▶ [EXERCISE] Which lines of the records below contain the word "brown"? Report each of them in full.

(Saved data entries)
━━━

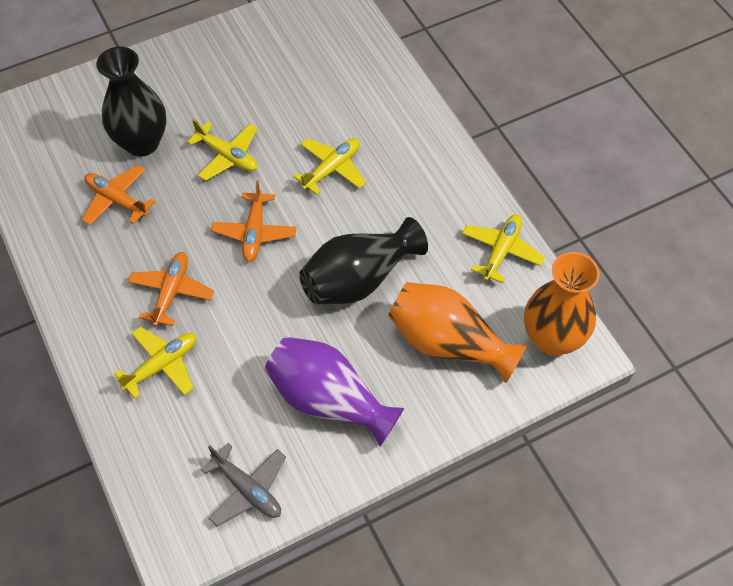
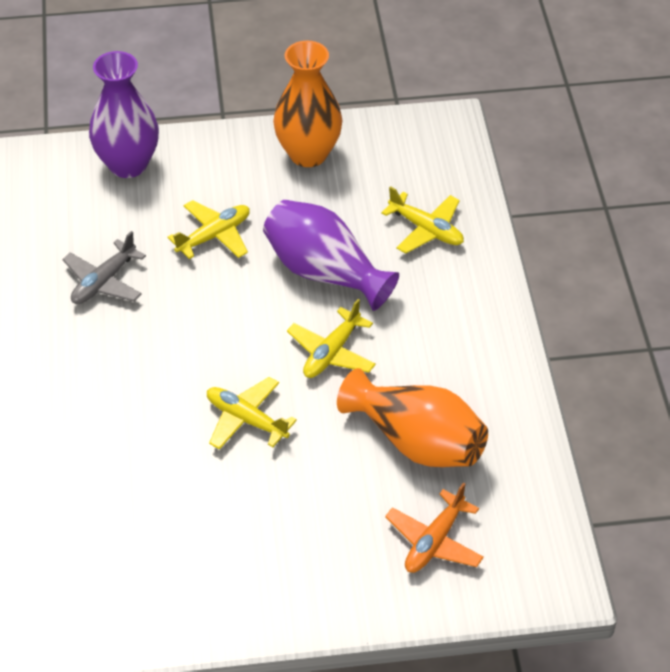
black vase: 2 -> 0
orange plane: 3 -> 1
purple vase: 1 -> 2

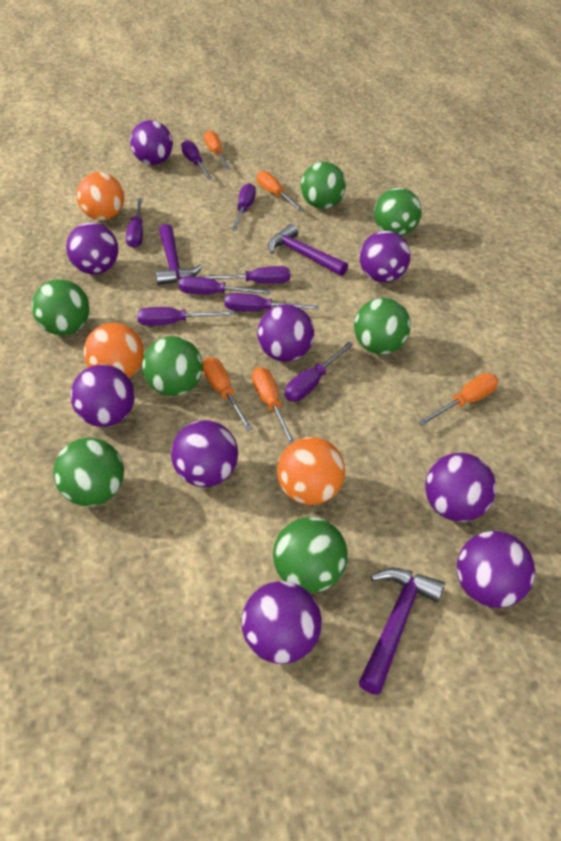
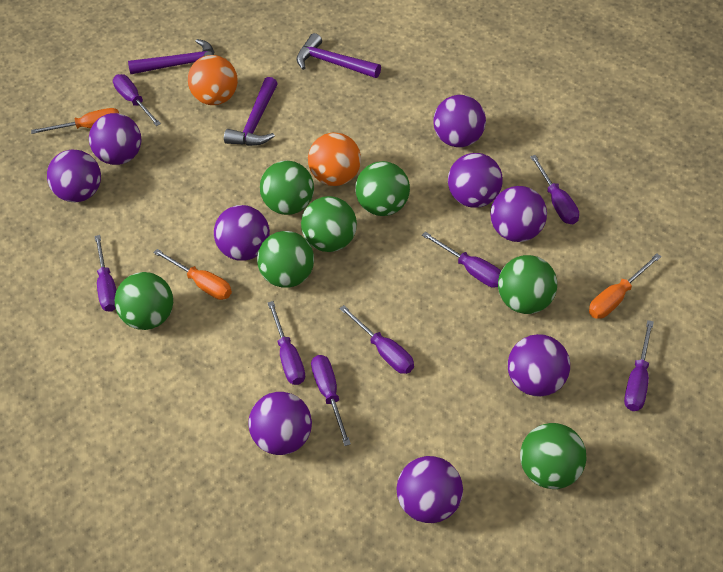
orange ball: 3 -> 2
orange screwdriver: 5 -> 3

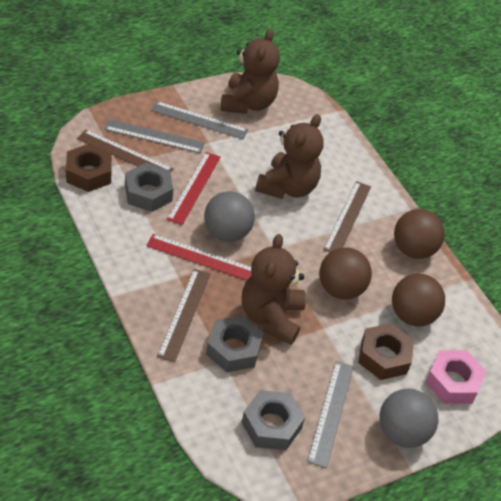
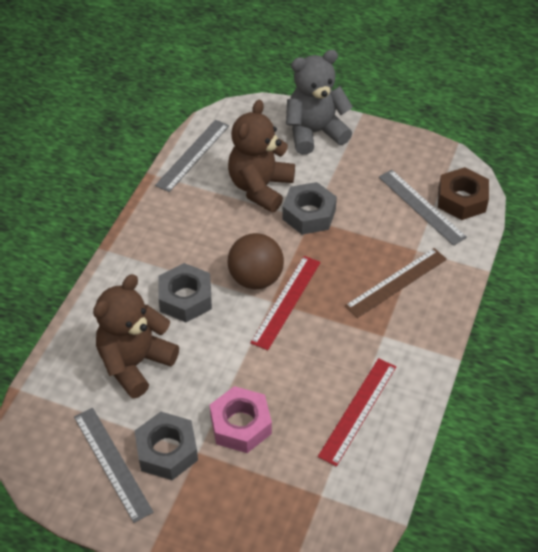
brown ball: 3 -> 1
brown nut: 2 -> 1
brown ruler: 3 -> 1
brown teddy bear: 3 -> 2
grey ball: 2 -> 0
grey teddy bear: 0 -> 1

━━━

▶ [SOLUTION TO THIS EXERCISE]
brown ball: 3 -> 1
brown nut: 2 -> 1
brown ruler: 3 -> 1
brown teddy bear: 3 -> 2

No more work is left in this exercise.